▸ Requirement
Print word for word the records from the line containing "(212, 221) = (439, 300): none" through the end.

▸ Task material
■ ■ ■

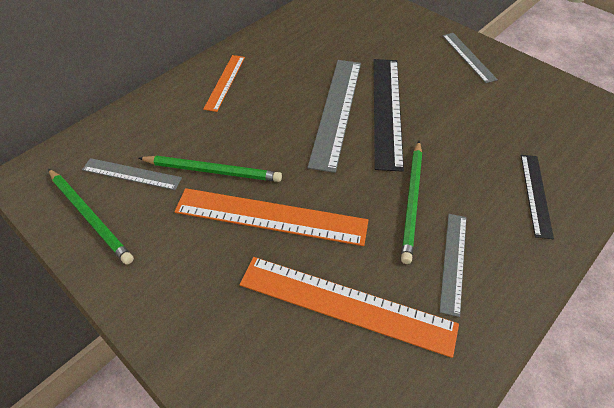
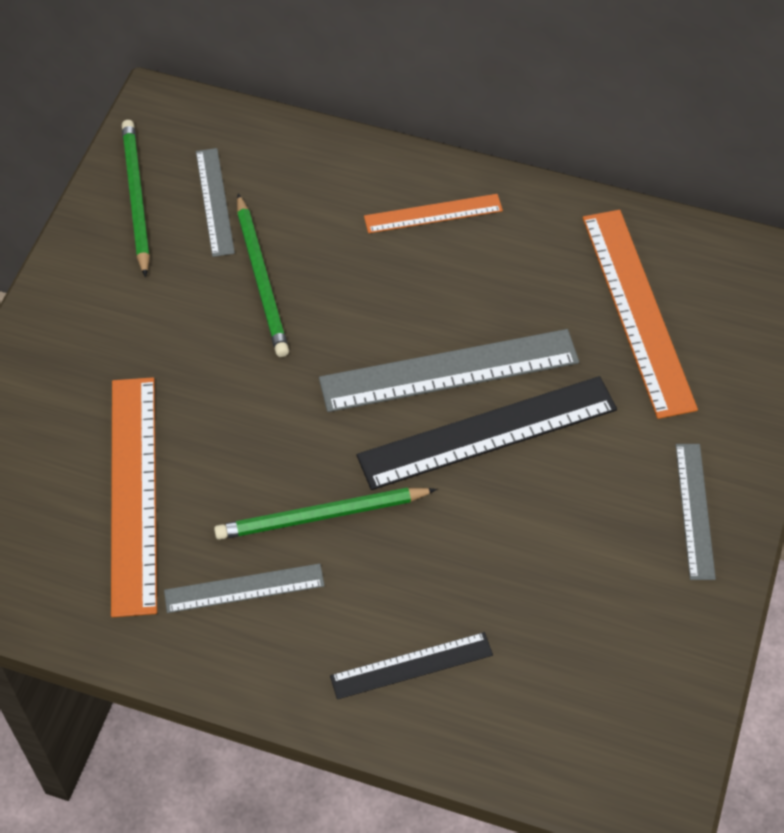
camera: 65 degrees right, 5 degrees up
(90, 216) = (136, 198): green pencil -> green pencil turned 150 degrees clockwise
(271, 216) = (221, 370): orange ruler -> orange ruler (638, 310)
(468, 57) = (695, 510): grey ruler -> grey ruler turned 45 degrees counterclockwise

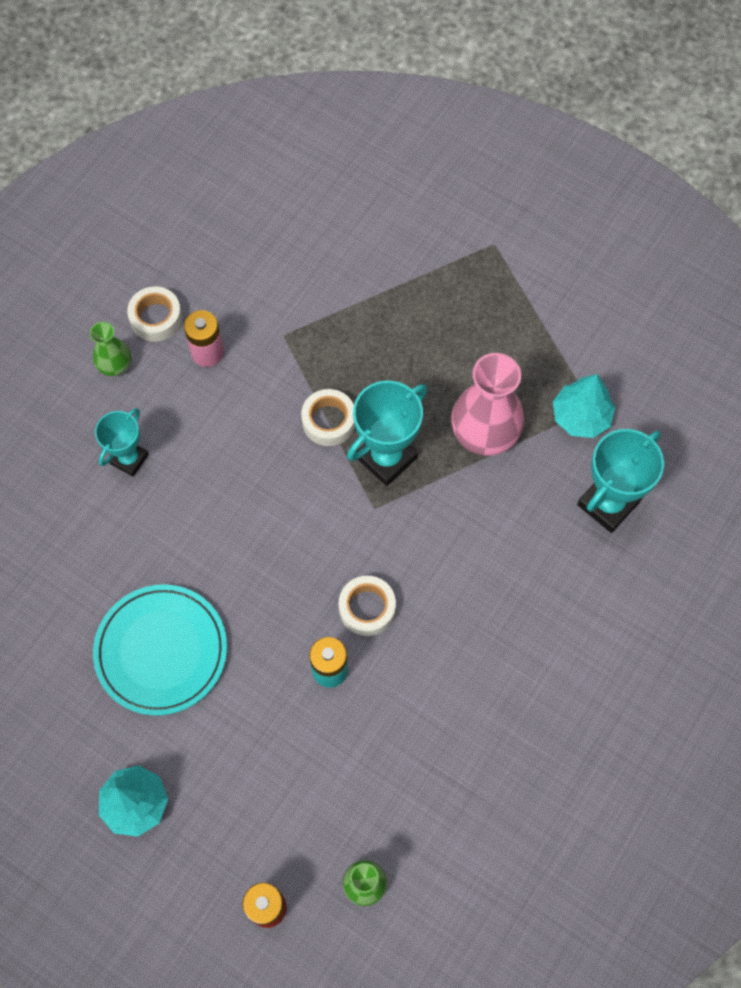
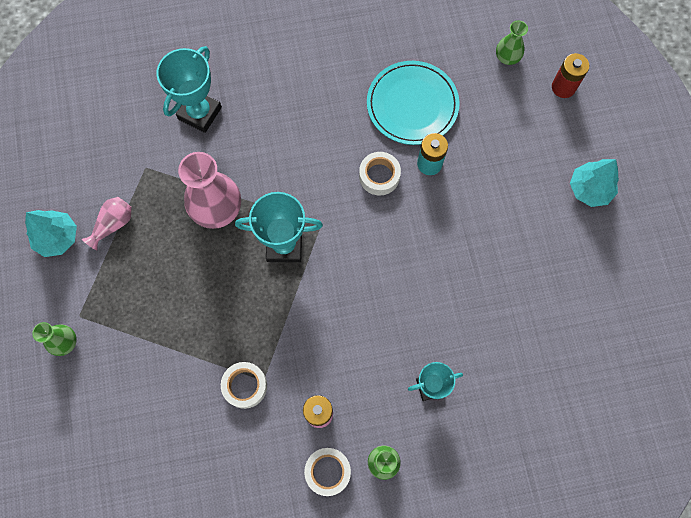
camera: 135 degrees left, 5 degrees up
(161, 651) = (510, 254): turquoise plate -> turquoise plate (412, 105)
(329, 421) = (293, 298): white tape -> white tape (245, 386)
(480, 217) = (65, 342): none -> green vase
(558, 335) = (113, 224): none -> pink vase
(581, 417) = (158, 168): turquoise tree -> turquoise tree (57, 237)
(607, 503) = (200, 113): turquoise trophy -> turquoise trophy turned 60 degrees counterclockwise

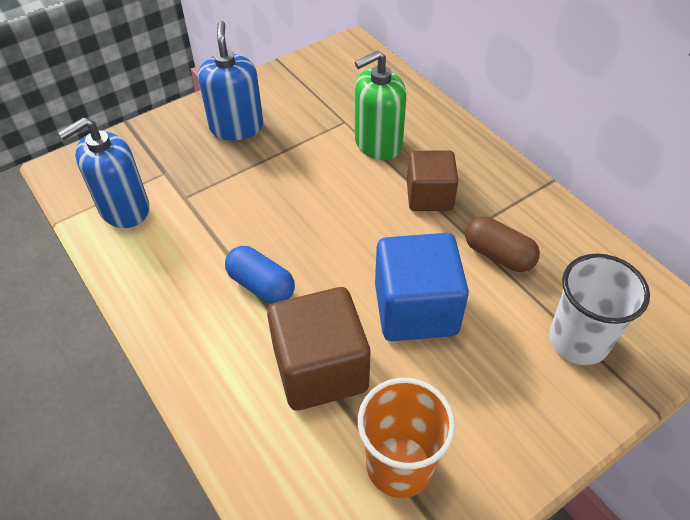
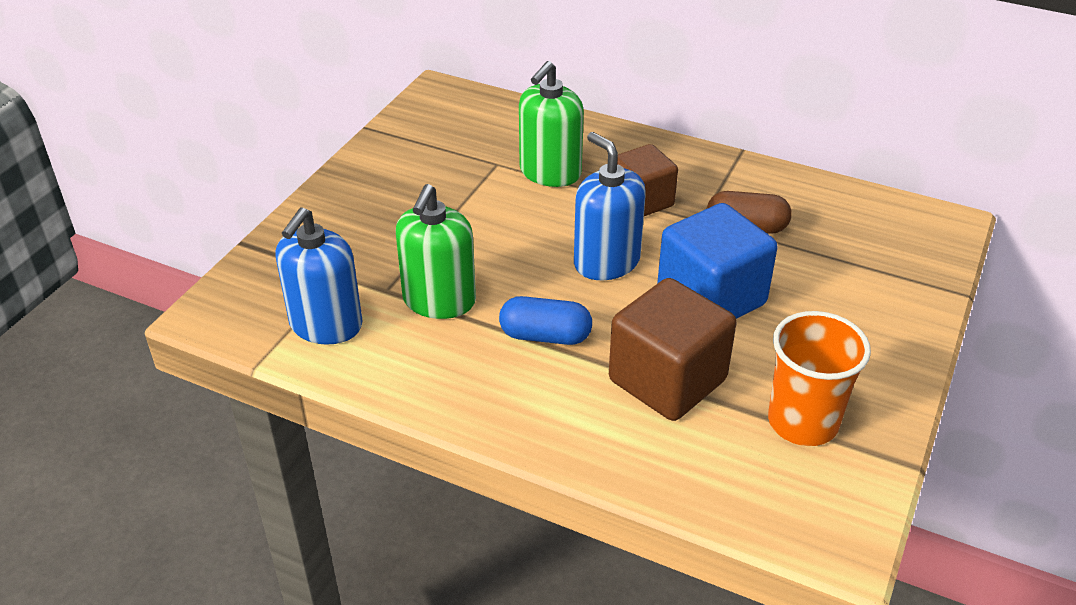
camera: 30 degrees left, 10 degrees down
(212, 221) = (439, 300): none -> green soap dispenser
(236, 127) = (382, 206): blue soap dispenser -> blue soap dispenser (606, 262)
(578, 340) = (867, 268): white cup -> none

■ ■ ■

▸ Finished exercise
(212, 221) = (439, 300): none -> green soap dispenser
(236, 127) = (382, 206): blue soap dispenser -> blue soap dispenser (606, 262)
(578, 340) = (867, 268): white cup -> none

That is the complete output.